* [Task instructions] What lines below include the word "turquoise"? Copy each one.

* [Stored data]
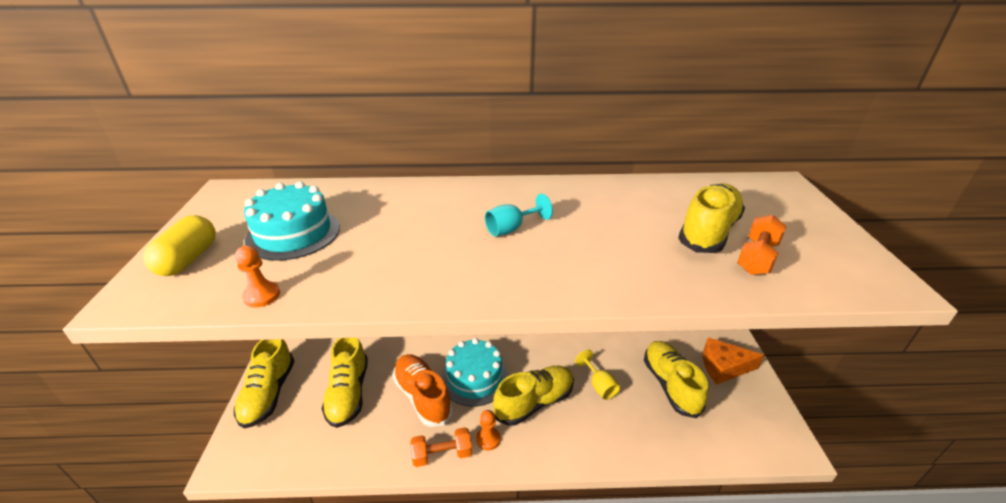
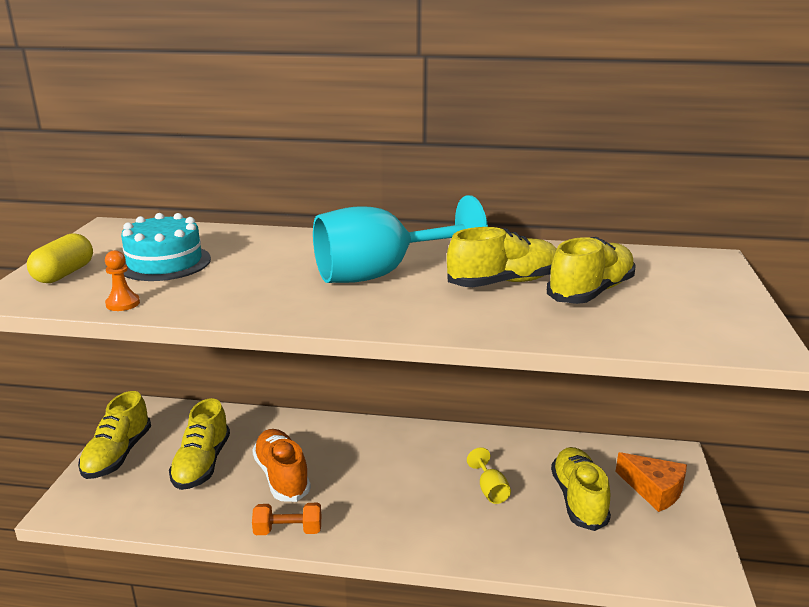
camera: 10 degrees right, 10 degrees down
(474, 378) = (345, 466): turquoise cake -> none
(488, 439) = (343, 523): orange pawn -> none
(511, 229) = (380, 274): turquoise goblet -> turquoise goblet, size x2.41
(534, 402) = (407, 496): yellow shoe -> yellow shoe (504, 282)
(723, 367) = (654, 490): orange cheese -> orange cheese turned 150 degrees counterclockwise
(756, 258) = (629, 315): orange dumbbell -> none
==
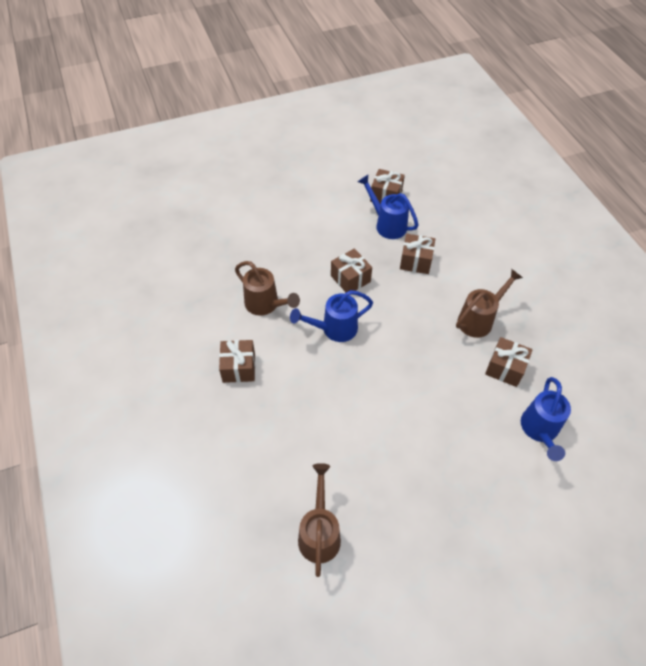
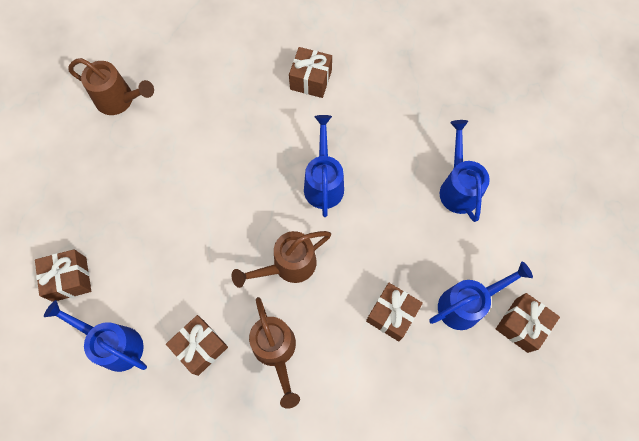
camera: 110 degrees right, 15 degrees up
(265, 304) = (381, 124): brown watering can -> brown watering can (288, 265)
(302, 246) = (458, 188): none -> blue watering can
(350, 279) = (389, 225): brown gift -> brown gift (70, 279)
---
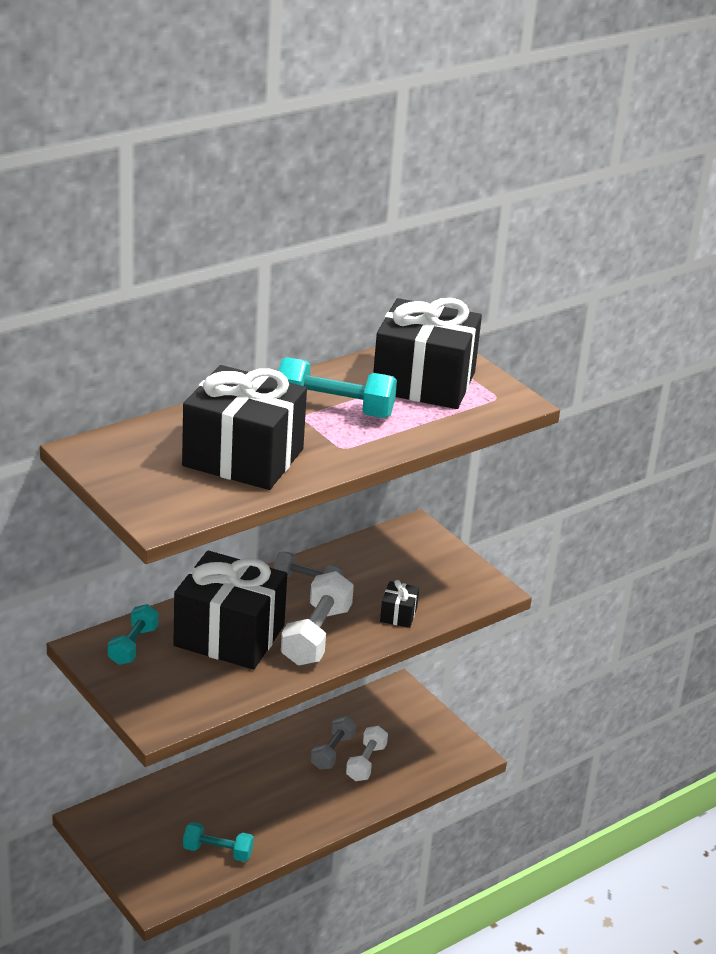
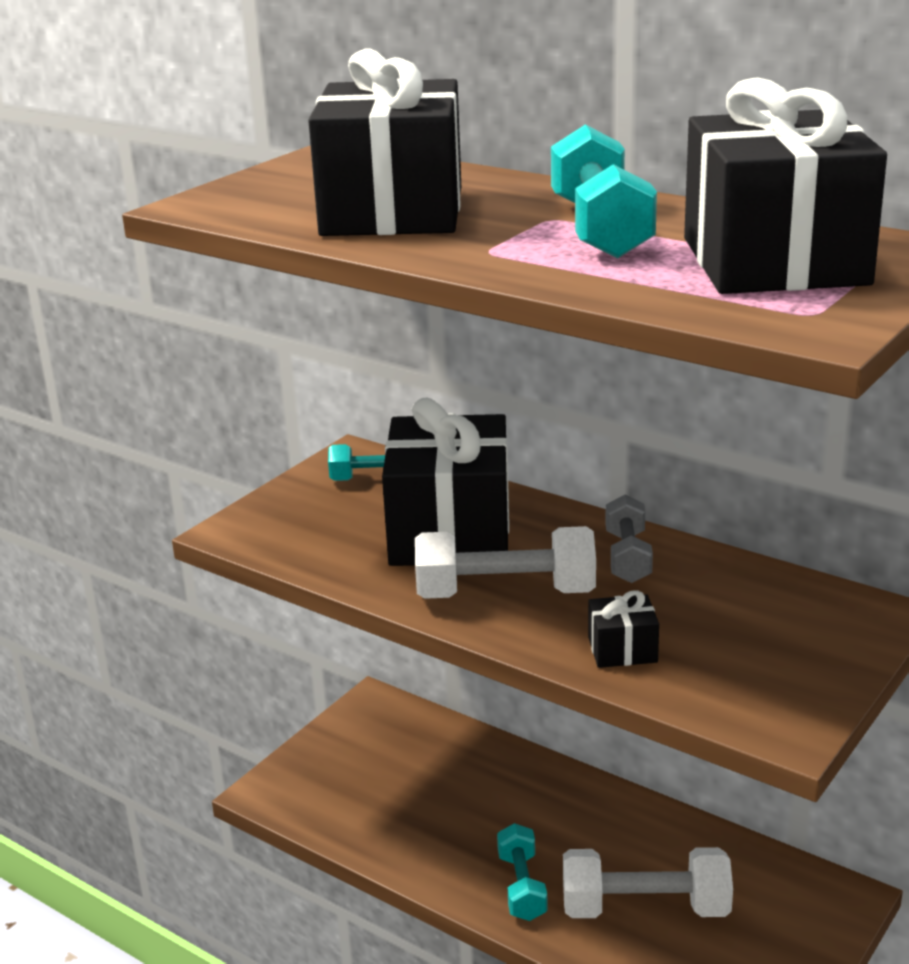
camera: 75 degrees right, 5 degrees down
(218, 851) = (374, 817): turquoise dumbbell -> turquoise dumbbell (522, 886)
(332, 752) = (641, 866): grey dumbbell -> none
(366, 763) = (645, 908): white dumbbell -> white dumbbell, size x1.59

* [Solution for this problem]
(474, 378) = (345, 466): turquoise cake -> none
(511, 229) = (380, 274): turquoise goblet -> turquoise goblet, size x2.41
(218, 851) = (374, 817): turquoise dumbbell -> turquoise dumbbell (522, 886)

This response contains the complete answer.